▶ _TASK OBJECTIVE_: Which lines below fall between the one containing "mouse (493 275)" and the one containing "cake (458 98)"? Repeat them exactly, counting both of those lines, and add nothing else.

▶ _THE RECORDS_:
◆ ◆ ◆

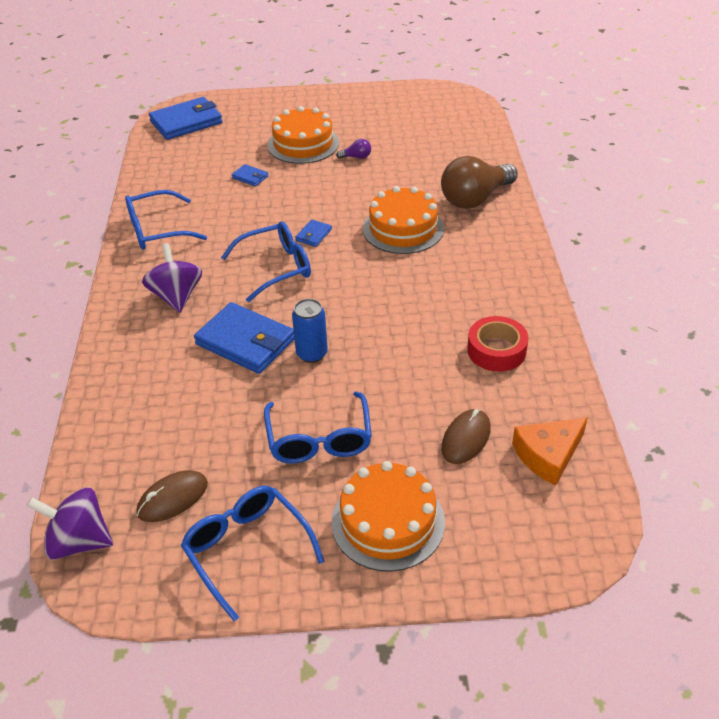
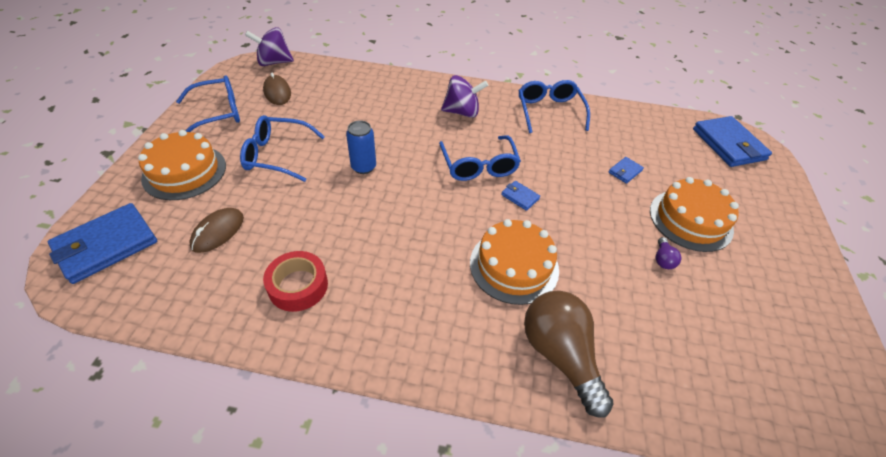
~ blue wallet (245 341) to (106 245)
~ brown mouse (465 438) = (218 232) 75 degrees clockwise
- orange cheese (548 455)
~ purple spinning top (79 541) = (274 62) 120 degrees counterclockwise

◆ ◆ ◆

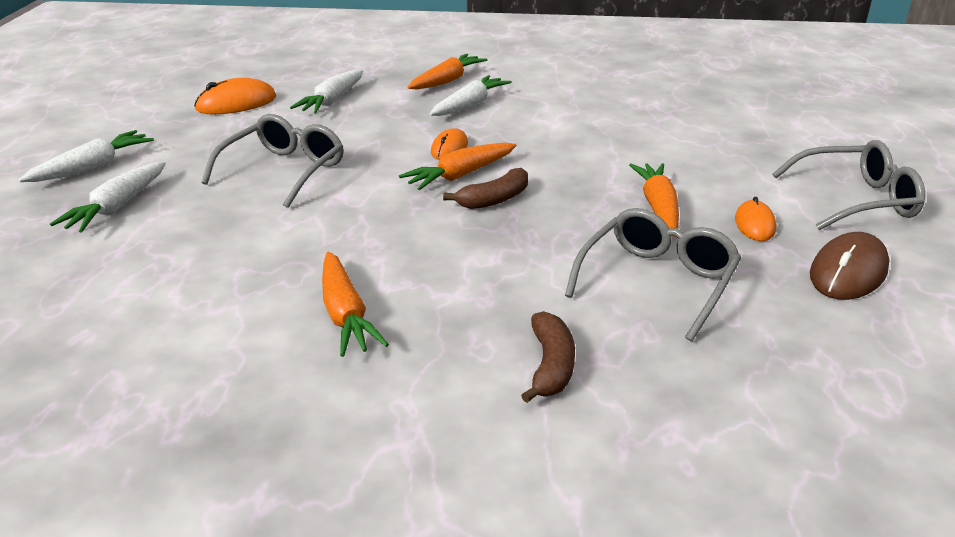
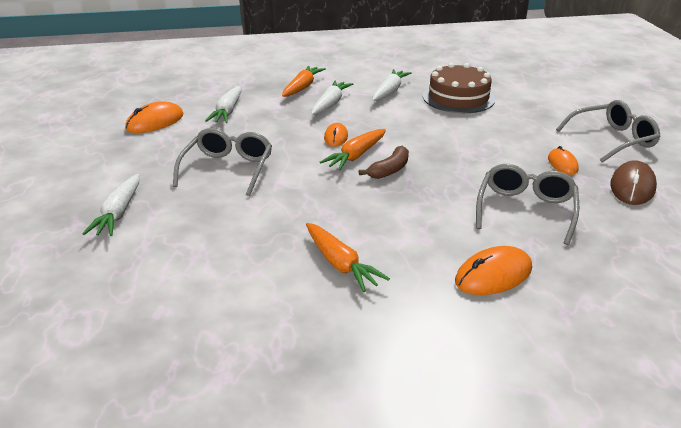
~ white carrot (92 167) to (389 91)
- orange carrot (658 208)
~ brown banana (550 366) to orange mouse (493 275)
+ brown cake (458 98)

◆ ◆ ◆

▶ _RESULT FOR THIS TASK_:
~ brown banana (550 366) to orange mouse (493 275)
+ brown cake (458 98)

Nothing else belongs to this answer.